TASK PROMPT - Copy out each line featuring the string "yellow" from the entries beneath.

[Opening THE DATA section]

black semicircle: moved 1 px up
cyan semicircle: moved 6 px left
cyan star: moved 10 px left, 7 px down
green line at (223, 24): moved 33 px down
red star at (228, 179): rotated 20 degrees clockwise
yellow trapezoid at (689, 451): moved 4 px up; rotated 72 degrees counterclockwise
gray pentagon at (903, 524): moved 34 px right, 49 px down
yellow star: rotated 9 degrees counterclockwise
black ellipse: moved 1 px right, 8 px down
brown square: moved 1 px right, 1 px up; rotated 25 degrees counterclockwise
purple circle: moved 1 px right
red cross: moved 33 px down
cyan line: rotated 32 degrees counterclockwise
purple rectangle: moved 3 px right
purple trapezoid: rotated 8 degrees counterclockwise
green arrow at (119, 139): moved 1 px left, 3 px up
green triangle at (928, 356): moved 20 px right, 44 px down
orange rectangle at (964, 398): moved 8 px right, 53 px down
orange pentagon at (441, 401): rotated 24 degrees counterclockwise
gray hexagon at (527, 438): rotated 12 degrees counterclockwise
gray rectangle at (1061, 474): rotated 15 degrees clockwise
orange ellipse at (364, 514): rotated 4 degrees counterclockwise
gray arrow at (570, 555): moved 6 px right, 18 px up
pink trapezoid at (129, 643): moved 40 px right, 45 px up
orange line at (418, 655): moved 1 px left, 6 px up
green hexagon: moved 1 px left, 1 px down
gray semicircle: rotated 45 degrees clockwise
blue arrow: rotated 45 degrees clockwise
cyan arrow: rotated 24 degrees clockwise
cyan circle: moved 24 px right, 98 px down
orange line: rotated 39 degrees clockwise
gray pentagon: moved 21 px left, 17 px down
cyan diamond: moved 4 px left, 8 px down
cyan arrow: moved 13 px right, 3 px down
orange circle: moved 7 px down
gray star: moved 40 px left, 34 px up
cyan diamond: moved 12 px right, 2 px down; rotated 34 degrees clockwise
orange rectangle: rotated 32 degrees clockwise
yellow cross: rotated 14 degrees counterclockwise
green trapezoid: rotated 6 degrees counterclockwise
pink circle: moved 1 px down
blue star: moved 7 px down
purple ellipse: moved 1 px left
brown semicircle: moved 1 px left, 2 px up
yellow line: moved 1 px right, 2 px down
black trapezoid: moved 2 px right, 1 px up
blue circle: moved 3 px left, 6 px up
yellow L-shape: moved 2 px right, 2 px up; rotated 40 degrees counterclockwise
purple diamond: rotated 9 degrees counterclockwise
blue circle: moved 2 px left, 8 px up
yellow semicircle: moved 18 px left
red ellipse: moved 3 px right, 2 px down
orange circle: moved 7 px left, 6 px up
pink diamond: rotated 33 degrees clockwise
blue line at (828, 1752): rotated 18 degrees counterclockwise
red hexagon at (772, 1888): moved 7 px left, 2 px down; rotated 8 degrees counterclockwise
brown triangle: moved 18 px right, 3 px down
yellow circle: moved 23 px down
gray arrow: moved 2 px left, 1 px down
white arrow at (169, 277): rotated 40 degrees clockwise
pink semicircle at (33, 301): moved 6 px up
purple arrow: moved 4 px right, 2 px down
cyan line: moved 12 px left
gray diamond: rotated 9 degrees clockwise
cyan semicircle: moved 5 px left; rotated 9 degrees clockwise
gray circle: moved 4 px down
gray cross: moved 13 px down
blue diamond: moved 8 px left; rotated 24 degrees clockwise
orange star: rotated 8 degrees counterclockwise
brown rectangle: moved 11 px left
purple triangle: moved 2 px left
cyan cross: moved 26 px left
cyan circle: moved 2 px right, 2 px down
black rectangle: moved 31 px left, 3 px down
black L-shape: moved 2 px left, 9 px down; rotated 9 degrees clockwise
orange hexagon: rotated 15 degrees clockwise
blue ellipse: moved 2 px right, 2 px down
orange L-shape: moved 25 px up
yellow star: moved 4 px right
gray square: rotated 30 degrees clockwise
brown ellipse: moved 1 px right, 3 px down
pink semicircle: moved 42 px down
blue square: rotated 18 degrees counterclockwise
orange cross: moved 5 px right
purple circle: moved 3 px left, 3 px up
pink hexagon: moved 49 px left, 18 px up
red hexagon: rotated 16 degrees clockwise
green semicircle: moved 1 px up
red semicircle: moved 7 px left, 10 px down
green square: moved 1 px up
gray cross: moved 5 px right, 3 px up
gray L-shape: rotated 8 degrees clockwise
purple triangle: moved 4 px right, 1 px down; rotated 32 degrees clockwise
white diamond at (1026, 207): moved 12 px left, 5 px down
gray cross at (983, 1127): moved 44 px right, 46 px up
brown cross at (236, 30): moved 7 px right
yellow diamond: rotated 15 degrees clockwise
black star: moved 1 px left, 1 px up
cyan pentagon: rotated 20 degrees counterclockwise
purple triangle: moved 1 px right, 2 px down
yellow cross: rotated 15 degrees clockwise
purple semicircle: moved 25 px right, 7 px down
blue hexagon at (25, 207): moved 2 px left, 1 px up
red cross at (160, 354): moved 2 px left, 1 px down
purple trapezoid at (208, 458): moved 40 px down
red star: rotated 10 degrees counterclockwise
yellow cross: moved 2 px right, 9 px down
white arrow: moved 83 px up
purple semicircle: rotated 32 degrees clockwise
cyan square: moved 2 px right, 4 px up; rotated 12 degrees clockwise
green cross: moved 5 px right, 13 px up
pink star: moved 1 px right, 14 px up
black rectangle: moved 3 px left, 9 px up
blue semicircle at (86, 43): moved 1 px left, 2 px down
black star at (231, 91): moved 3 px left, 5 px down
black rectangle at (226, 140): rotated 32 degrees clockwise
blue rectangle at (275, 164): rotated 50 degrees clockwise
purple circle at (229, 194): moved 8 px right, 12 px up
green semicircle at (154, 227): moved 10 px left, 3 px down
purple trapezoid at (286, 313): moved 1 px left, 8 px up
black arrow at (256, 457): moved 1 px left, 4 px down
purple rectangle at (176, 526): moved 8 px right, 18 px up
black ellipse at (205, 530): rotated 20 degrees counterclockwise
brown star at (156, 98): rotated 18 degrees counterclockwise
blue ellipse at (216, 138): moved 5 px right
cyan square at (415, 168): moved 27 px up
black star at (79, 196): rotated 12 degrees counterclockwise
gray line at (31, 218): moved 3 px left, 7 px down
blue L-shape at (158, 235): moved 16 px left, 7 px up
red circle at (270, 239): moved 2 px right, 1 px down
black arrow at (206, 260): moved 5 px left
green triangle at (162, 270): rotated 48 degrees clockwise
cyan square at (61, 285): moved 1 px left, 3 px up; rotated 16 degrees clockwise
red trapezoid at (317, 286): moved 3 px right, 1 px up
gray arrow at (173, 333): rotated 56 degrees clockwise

[Closing THE DATA section]

REPLY TO THE EXERCISE -
yellow trapezoid at (689, 451): moved 4 px up; rotated 72 degrees counterclockwise
yellow star: rotated 9 degrees counterclockwise
yellow cross: rotated 14 degrees counterclockwise
yellow line: moved 1 px right, 2 px down
yellow L-shape: moved 2 px right, 2 px up; rotated 40 degrees counterclockwise
yellow semicircle: moved 18 px left
yellow circle: moved 23 px down
yellow star: moved 4 px right
yellow diamond: rotated 15 degrees clockwise
yellow cross: rotated 15 degrees clockwise
yellow cross: moved 2 px right, 9 px down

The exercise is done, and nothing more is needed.